* [Extracted entries]:
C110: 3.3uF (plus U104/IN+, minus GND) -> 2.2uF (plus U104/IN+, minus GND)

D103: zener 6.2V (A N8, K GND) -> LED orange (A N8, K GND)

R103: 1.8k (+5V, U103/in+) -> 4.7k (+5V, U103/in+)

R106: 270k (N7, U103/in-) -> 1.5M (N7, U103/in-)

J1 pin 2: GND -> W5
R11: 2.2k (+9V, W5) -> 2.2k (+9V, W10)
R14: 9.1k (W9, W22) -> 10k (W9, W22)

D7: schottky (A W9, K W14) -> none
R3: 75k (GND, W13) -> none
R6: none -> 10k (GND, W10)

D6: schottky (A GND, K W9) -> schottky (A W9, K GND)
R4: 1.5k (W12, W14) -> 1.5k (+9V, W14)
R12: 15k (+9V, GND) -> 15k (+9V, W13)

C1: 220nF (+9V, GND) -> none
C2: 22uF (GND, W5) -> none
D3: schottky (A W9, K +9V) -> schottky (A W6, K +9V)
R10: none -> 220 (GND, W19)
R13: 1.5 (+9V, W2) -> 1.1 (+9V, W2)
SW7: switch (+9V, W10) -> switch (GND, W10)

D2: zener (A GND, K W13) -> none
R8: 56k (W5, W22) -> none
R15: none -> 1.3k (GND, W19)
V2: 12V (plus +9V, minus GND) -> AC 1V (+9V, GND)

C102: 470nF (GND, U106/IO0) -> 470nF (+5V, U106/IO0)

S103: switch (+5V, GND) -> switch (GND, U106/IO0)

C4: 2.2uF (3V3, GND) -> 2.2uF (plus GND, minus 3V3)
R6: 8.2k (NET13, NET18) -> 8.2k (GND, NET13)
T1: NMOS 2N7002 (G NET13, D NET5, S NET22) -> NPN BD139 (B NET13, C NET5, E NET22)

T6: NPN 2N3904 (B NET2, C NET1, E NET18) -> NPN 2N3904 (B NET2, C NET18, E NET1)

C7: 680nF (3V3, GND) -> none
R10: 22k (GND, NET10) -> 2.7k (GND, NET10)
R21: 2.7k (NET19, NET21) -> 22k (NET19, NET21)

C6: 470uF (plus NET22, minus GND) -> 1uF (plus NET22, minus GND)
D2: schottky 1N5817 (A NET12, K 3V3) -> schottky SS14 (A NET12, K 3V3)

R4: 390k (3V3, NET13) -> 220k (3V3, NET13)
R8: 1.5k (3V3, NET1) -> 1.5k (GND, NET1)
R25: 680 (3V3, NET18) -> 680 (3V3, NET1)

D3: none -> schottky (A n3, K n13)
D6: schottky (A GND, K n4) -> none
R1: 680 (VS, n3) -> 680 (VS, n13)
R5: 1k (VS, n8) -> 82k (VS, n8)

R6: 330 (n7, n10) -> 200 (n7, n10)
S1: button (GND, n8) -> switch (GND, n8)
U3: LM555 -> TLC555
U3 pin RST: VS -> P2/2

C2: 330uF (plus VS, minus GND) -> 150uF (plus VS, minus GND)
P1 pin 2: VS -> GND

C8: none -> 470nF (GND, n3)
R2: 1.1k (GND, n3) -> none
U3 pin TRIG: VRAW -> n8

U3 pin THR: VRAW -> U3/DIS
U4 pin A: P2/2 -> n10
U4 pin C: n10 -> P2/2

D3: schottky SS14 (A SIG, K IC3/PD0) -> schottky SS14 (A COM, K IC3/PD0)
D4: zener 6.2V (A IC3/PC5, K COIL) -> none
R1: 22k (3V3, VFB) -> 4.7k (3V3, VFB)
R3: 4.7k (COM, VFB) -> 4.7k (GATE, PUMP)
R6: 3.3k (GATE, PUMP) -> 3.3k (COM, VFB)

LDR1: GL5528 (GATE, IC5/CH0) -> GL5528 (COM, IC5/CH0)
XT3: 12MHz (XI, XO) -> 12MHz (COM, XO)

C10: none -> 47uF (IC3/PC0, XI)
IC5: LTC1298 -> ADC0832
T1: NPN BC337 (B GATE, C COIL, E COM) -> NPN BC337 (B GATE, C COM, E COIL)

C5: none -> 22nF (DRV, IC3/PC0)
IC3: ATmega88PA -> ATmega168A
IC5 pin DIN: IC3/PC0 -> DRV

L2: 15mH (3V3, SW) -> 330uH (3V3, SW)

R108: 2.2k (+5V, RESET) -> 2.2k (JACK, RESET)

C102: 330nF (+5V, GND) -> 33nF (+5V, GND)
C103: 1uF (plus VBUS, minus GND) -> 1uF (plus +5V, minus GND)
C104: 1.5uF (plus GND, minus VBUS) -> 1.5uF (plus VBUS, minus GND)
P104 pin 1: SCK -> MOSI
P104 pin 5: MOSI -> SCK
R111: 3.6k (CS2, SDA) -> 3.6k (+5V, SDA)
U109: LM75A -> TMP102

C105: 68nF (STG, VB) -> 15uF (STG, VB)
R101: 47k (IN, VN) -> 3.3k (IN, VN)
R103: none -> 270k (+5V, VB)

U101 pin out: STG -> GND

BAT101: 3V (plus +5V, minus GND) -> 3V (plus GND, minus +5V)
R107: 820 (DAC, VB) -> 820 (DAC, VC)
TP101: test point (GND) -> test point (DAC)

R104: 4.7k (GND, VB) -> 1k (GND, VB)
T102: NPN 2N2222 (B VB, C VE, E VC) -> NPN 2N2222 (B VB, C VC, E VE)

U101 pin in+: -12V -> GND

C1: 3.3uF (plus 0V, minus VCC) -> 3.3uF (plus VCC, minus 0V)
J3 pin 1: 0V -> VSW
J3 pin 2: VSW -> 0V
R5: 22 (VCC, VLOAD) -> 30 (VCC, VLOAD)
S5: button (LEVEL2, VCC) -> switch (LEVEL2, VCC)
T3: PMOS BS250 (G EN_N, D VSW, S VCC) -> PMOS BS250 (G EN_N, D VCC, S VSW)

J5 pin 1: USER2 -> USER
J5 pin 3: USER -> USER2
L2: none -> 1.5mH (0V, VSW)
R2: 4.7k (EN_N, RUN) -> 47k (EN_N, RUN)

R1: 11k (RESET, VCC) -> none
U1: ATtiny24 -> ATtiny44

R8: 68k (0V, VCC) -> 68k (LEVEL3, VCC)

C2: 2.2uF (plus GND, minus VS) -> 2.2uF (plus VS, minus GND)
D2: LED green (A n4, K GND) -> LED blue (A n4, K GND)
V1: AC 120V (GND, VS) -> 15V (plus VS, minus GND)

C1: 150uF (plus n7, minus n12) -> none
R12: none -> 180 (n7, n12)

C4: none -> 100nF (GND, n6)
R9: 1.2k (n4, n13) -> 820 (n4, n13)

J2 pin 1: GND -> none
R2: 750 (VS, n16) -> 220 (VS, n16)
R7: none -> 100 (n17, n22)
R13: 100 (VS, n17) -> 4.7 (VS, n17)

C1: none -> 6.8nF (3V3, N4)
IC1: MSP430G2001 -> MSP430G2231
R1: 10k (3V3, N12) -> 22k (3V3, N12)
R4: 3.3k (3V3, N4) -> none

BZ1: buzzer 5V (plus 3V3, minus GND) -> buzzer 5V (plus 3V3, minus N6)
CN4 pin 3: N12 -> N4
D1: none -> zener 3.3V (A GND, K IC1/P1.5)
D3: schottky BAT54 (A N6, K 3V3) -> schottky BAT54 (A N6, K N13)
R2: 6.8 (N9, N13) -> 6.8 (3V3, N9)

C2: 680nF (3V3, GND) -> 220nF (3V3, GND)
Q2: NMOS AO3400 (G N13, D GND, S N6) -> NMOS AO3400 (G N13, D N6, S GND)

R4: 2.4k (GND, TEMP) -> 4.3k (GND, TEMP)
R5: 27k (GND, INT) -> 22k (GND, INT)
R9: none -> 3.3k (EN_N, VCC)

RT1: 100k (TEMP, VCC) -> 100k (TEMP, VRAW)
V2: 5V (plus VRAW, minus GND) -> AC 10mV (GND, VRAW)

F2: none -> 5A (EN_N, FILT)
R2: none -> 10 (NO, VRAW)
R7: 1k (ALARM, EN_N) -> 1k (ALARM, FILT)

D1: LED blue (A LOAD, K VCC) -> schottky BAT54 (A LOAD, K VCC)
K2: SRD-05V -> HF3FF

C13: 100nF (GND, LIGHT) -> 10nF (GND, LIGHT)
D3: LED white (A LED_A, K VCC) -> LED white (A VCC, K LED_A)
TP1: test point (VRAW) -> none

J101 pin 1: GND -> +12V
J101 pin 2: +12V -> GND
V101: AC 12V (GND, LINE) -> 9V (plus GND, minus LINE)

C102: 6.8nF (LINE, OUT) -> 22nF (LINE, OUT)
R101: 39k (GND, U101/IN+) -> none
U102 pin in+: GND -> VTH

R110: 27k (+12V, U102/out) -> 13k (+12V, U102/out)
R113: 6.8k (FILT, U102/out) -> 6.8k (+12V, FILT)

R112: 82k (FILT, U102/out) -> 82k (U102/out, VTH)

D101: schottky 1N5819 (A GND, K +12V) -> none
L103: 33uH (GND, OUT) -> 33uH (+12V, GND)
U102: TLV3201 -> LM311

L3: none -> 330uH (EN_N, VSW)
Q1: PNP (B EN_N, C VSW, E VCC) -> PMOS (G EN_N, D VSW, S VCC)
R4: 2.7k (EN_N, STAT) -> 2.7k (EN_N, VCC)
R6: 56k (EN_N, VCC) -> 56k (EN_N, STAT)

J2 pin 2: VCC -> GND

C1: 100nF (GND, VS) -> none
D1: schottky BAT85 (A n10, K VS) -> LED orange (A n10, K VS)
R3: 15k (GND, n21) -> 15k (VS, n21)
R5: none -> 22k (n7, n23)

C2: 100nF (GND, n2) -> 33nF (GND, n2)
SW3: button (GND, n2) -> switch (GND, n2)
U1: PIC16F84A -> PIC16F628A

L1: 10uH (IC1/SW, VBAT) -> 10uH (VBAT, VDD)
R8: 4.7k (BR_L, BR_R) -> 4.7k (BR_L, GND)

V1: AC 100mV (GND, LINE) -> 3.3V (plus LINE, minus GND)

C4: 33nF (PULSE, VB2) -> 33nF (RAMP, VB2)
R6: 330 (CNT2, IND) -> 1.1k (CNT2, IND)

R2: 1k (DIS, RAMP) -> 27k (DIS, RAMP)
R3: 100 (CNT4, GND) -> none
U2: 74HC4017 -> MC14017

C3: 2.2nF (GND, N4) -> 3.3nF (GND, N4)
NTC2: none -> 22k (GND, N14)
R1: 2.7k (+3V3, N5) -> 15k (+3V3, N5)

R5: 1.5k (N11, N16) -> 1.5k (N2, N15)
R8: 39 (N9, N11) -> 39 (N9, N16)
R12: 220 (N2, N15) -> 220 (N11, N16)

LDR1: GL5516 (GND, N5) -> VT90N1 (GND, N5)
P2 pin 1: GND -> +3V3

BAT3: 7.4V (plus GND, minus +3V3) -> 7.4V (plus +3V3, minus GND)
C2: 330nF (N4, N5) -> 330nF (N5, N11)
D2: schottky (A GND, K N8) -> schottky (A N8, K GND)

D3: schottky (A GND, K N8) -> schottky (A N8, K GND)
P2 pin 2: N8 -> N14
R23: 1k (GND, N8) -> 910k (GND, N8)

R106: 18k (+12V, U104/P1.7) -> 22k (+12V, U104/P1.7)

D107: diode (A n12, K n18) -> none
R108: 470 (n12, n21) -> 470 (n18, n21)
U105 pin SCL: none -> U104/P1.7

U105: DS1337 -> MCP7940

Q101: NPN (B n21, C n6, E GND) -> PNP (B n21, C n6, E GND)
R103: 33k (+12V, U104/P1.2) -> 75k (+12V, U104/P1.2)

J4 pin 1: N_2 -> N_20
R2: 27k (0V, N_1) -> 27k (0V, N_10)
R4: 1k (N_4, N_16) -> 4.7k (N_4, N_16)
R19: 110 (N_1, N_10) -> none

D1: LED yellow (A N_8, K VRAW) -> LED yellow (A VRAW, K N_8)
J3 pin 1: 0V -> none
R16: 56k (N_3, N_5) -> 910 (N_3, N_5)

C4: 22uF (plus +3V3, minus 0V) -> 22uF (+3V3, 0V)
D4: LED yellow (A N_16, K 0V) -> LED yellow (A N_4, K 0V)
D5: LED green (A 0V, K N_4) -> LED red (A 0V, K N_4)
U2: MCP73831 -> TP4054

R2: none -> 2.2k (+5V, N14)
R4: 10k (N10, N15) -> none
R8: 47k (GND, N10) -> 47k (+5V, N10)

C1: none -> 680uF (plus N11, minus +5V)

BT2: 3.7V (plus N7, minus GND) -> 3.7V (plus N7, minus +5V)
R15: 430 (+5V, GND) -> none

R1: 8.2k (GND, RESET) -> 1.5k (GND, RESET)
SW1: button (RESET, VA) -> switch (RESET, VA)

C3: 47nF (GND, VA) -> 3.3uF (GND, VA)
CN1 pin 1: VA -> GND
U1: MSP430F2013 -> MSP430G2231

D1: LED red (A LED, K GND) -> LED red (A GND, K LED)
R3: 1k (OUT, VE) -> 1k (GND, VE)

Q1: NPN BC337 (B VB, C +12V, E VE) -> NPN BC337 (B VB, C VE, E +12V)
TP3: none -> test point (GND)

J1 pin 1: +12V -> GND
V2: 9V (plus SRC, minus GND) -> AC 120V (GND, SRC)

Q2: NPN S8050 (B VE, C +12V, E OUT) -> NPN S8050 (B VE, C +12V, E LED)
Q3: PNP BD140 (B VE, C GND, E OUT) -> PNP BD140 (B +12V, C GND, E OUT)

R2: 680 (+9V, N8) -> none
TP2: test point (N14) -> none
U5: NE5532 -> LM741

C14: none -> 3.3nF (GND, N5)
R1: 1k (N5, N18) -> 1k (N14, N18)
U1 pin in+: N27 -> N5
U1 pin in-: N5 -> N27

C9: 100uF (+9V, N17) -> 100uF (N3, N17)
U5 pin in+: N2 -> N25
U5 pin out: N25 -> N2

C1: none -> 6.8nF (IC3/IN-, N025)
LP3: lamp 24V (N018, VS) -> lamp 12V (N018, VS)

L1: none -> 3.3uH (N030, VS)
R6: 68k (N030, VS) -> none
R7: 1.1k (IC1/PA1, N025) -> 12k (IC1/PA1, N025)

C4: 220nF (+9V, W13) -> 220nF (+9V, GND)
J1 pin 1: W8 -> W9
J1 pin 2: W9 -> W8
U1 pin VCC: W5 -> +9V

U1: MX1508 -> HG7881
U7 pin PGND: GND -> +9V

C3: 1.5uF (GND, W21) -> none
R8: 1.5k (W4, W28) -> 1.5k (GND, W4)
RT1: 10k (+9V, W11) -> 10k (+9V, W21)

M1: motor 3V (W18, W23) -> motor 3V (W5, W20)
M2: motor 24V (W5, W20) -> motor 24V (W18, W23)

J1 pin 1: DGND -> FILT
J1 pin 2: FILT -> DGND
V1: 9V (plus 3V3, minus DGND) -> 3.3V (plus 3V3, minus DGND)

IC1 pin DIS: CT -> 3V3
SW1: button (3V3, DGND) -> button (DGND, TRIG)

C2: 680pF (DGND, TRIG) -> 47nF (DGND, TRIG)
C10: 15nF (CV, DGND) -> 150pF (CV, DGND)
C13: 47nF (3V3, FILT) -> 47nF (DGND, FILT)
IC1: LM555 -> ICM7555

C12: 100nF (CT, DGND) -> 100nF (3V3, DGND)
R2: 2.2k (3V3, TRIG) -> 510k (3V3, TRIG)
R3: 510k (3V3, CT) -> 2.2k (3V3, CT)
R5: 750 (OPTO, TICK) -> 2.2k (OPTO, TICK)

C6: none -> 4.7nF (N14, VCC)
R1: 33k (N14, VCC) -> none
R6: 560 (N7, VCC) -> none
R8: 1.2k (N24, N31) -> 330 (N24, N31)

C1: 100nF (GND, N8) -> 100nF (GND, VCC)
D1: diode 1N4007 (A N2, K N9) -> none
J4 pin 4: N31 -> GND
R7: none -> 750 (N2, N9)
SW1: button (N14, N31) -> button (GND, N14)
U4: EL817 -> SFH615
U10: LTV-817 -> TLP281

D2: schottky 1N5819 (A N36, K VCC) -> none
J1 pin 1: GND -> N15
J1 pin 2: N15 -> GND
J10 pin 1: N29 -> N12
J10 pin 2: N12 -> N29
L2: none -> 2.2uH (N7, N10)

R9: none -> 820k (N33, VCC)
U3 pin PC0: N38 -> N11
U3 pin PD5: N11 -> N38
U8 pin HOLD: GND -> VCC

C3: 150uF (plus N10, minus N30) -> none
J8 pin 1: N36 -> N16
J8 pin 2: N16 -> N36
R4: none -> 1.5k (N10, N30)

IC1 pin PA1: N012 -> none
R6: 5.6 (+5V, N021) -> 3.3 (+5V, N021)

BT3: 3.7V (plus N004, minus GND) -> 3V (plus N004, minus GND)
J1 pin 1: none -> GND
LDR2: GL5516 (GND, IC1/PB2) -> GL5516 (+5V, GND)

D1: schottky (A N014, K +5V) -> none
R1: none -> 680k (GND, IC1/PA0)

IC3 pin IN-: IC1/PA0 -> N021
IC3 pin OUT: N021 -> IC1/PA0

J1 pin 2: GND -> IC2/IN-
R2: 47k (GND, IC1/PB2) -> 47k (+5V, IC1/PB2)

* [What you should do]: Begin with the first line of the records and reproduce each line as is, ending with the line that holds "D2: zener (A GND, K W13) -> none".

* [Written solution]:
C110: 3.3uF (plus U104/IN+, minus GND) -> 2.2uF (plus U104/IN+, minus GND)

D103: zener 6.2V (A N8, K GND) -> LED orange (A N8, K GND)

R103: 1.8k (+5V, U103/in+) -> 4.7k (+5V, U103/in+)

R106: 270k (N7, U103/in-) -> 1.5M (N7, U103/in-)

J1 pin 2: GND -> W5
R11: 2.2k (+9V, W5) -> 2.2k (+9V, W10)
R14: 9.1k (W9, W22) -> 10k (W9, W22)

D7: schottky (A W9, K W14) -> none
R3: 75k (GND, W13) -> none
R6: none -> 10k (GND, W10)

D6: schottky (A GND, K W9) -> schottky (A W9, K GND)
R4: 1.5k (W12, W14) -> 1.5k (+9V, W14)
R12: 15k (+9V, GND) -> 15k (+9V, W13)

C1: 220nF (+9V, GND) -> none
C2: 22uF (GND, W5) -> none
D3: schottky (A W9, K +9V) -> schottky (A W6, K +9V)
R10: none -> 220 (GND, W19)
R13: 1.5 (+9V, W2) -> 1.1 (+9V, W2)
SW7: switch (+9V, W10) -> switch (GND, W10)

D2: zener (A GND, K W13) -> none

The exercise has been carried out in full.